▸ **ASSIGNMENT**: As the answer, set down the lines below from the one containing "D2: LED white" through the one containing "R110: 2.2k (DIS2, VIN) -> 2.2k (+3V3, DIS2)", exactly and inclusively, and no others.
+++++
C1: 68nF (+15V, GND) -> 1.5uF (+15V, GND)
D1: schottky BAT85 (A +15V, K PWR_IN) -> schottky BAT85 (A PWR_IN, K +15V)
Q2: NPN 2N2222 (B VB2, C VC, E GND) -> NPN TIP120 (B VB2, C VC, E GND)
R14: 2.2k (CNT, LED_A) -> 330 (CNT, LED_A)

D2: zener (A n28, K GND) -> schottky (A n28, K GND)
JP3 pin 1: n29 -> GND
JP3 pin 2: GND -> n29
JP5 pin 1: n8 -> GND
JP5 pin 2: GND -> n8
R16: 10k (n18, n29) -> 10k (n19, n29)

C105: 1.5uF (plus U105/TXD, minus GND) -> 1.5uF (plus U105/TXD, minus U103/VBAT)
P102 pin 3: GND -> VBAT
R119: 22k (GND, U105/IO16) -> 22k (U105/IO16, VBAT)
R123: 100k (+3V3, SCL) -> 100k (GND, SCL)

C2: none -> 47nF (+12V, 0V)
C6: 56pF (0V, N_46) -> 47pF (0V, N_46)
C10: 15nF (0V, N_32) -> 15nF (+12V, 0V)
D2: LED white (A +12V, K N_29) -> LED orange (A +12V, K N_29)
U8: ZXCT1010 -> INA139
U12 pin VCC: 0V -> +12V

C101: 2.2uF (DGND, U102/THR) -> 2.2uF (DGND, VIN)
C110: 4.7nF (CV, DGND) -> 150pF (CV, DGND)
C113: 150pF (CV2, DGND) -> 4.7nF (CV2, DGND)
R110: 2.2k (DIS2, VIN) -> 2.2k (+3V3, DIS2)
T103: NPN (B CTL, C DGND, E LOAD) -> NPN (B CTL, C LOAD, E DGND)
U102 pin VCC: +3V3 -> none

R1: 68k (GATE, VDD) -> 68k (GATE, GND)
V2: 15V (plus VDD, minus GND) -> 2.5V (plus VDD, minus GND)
+++++
▸ **RESPONSE TO THE EXERCISE**:
D2: LED white (A +12V, K N_29) -> LED orange (A +12V, K N_29)
U8: ZXCT1010 -> INA139
U12 pin VCC: 0V -> +12V

C101: 2.2uF (DGND, U102/THR) -> 2.2uF (DGND, VIN)
C110: 4.7nF (CV, DGND) -> 150pF (CV, DGND)
C113: 150pF (CV2, DGND) -> 4.7nF (CV2, DGND)
R110: 2.2k (DIS2, VIN) -> 2.2k (+3V3, DIS2)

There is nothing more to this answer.